■ Goal:
Return each line in the records that contains the string "numericTimeSignature", matching case exactly.

■ Raw data:
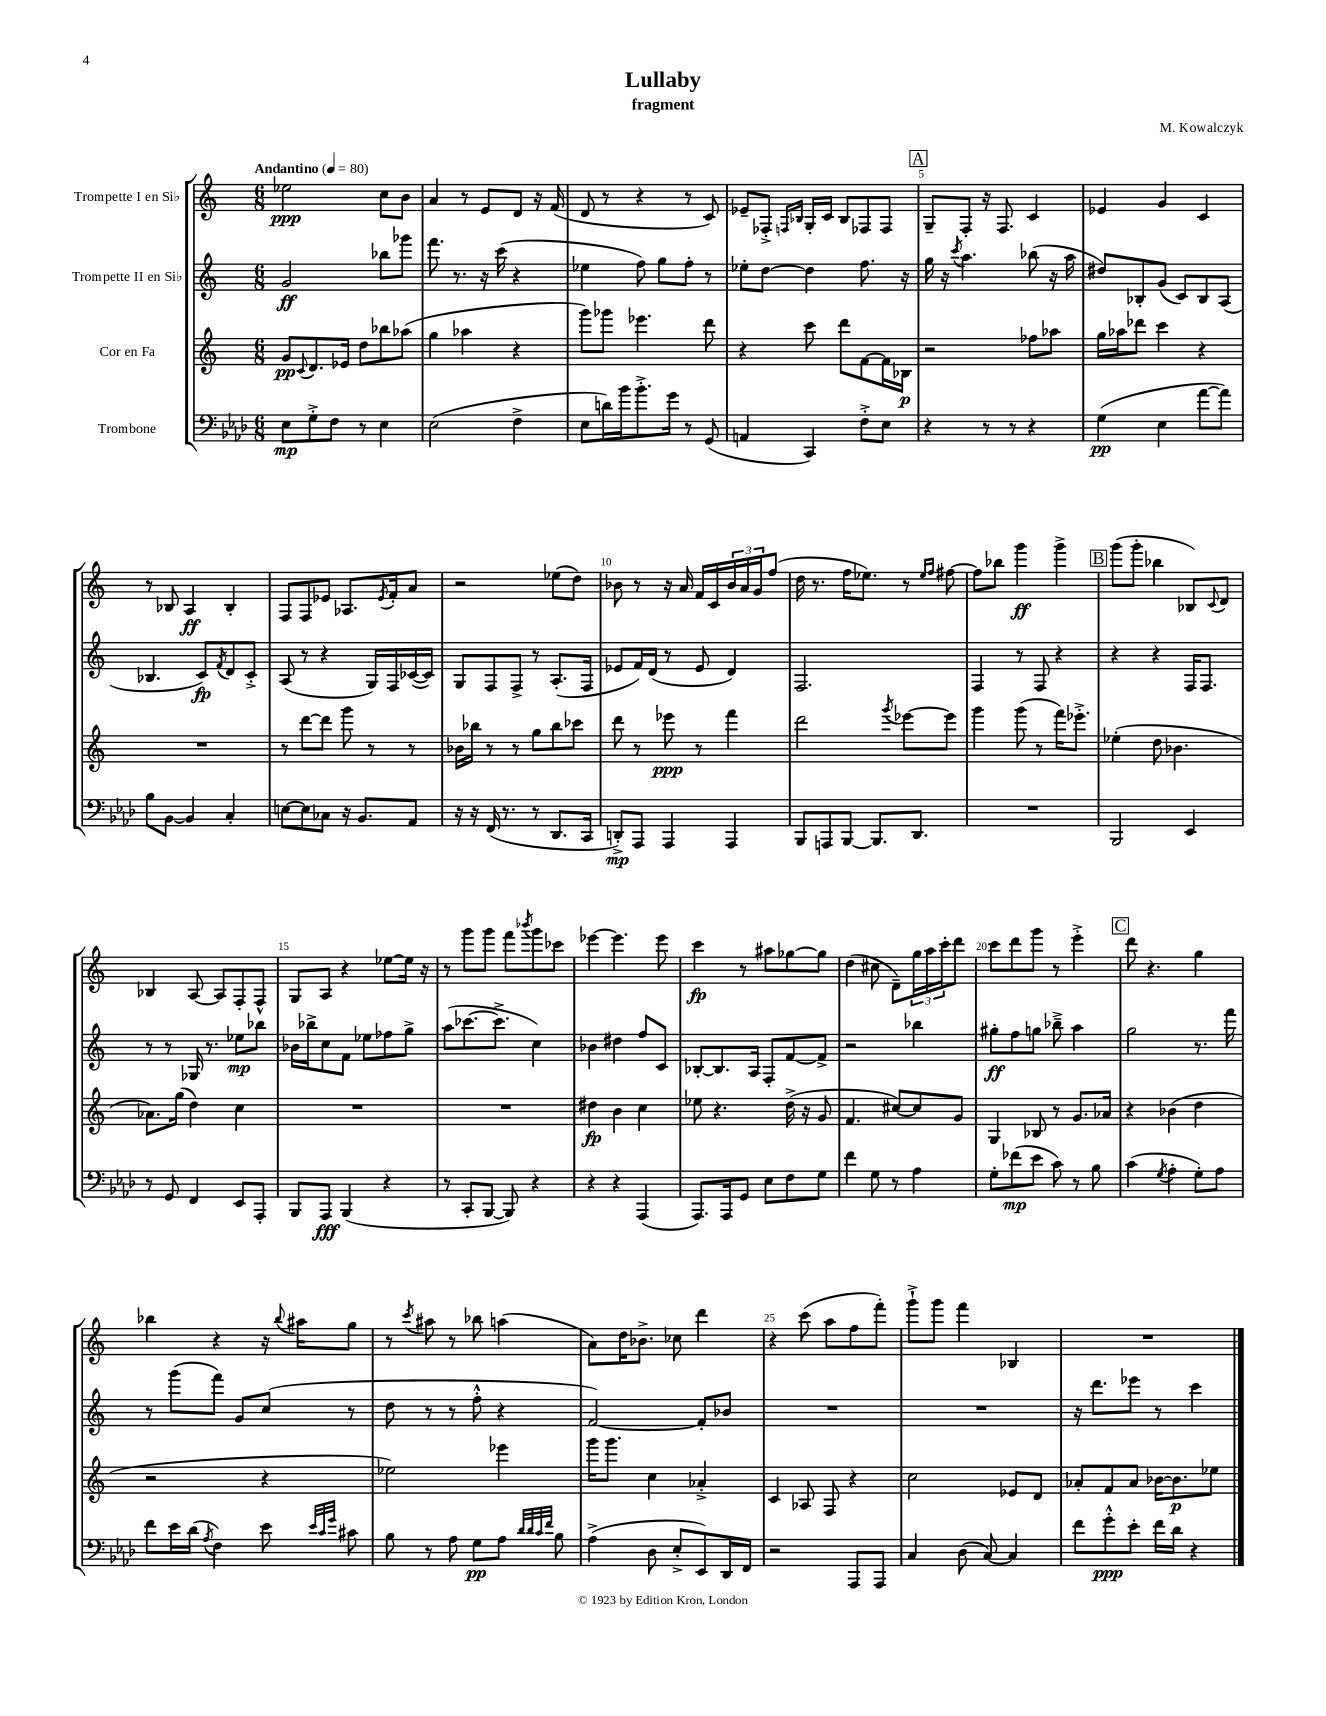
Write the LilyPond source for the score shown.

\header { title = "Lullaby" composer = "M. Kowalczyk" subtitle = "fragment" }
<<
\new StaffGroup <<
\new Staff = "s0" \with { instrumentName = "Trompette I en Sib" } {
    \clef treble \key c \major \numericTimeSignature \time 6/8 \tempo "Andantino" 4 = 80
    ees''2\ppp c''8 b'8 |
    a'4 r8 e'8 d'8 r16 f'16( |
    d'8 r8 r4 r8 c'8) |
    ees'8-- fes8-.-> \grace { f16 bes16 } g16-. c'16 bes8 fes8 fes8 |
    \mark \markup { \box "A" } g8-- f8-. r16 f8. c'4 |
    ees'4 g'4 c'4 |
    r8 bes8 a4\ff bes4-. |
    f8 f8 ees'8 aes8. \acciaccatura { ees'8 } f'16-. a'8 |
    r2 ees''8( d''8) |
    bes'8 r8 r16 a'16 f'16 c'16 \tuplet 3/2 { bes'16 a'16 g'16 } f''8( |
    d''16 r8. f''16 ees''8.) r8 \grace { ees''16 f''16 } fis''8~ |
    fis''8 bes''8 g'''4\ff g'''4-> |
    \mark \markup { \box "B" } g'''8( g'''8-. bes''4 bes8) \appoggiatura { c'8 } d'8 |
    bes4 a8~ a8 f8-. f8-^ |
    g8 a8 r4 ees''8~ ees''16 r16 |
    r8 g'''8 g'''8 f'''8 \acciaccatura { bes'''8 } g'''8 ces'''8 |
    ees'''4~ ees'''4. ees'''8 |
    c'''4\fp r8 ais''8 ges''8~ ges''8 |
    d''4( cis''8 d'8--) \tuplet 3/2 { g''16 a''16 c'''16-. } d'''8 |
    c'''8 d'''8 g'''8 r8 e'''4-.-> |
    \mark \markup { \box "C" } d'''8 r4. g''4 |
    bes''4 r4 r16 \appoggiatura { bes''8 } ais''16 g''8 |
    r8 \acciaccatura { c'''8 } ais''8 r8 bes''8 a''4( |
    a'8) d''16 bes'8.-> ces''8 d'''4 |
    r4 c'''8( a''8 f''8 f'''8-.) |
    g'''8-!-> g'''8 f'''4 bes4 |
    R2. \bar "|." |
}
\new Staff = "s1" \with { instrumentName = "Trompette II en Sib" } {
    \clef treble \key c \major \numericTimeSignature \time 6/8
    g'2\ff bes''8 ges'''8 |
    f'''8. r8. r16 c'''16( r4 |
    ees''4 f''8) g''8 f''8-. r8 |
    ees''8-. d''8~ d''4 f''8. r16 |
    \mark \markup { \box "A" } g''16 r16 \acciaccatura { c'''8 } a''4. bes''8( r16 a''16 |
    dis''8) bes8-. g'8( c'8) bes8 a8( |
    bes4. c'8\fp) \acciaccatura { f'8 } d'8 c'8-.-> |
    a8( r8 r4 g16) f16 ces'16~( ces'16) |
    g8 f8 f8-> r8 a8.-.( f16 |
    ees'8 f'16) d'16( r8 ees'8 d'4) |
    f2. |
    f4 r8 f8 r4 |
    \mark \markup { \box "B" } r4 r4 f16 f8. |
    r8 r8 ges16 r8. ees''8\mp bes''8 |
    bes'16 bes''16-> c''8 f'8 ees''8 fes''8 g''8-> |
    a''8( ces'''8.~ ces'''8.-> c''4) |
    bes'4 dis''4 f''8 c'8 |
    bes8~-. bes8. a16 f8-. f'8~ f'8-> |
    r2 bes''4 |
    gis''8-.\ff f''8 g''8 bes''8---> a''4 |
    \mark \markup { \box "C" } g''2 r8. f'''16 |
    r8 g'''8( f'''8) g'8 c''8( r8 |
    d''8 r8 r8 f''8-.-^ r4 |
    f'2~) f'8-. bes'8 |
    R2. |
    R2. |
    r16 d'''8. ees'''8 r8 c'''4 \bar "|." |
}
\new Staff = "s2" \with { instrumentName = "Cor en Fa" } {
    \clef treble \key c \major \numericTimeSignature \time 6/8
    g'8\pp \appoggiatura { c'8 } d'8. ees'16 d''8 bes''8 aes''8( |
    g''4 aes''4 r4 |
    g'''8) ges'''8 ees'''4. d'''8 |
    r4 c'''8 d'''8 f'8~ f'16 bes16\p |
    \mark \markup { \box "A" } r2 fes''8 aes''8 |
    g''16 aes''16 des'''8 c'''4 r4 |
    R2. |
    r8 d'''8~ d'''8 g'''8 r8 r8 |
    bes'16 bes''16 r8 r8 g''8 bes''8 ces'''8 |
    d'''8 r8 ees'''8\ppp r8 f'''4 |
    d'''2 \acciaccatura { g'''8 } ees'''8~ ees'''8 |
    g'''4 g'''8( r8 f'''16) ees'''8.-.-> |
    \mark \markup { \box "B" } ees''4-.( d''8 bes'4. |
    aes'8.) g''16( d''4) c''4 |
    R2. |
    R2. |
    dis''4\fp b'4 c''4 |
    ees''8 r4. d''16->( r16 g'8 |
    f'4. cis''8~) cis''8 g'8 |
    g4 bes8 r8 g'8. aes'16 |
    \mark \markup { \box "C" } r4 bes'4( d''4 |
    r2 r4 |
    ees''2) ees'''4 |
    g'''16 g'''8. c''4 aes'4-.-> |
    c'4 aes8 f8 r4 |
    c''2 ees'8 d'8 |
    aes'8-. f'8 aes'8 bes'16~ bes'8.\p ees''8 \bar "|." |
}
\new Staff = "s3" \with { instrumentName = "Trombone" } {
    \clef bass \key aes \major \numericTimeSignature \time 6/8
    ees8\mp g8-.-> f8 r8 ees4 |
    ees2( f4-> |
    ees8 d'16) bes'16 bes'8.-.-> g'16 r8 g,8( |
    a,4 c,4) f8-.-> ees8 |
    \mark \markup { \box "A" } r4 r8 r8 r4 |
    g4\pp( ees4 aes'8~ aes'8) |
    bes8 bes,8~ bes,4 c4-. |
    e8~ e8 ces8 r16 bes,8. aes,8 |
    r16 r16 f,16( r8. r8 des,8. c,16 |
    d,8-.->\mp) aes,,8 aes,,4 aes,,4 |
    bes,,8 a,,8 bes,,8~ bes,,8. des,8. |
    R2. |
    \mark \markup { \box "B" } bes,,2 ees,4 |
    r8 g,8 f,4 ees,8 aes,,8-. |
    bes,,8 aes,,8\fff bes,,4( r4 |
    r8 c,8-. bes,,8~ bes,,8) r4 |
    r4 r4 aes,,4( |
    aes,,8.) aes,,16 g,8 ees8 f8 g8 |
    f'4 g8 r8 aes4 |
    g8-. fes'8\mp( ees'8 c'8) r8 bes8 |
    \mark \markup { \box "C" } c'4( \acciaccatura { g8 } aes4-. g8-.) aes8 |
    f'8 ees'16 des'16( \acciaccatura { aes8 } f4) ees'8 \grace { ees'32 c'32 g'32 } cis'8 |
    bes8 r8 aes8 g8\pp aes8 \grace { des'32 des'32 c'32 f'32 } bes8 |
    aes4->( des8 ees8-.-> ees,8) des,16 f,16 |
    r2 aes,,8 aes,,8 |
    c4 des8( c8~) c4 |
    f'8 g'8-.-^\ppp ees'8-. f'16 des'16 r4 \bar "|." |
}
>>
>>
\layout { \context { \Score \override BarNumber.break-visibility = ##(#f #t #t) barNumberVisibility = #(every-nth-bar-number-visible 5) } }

■ Written solution:
    \clef treble \key c \major \numericTimeSignature \time 6/8 \tempo "Andantino" 4 = 80
    \clef treble \key c \major \numericTimeSignature \time 6/8
    \clef treble \key c \major \numericTimeSignature \time 6/8
    \clef bass \key aes \major \numericTimeSignature \time 6/8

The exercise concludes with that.